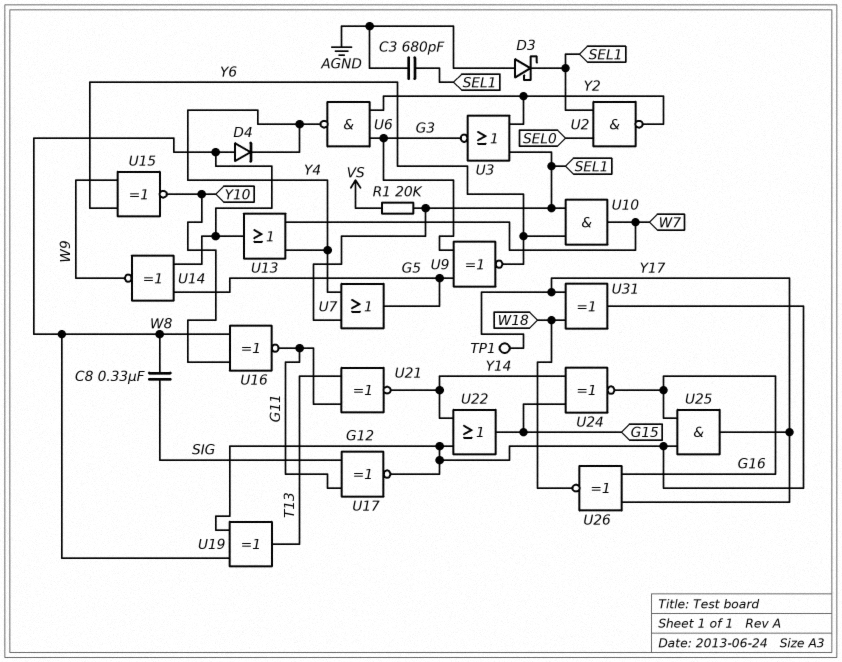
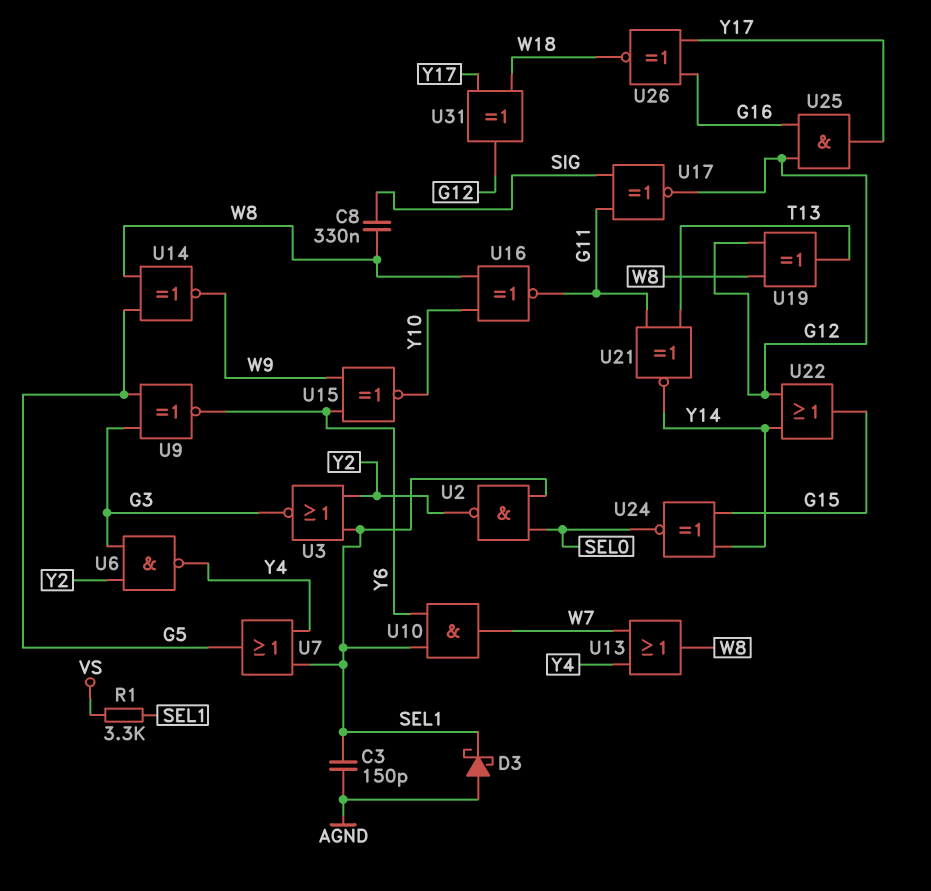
C3: 680pF (AGND, SEL1) -> 150pF (AGND, SEL1)
D4: diode (A W8, K Y4) -> none
R1: 20k (SEL1, VS) -> 3.3k (SEL1, VS)
TP1: test point (Y17) -> none
U24: XNOR (in G15, in Y14, out G16) -> XNOR (in G15, in Y14, out SEL0)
========================================
◆ Assigned task ◆
Repeat the lines above, from the one containing "R1: 20k (SEL1, VS) -> 3.3k (SEL1, VS)" to the final line, word for word and with nothing else.

◆ Reply to the exercise ◆
R1: 20k (SEL1, VS) -> 3.3k (SEL1, VS)
TP1: test point (Y17) -> none
U24: XNOR (in G15, in Y14, out G16) -> XNOR (in G15, in Y14, out SEL0)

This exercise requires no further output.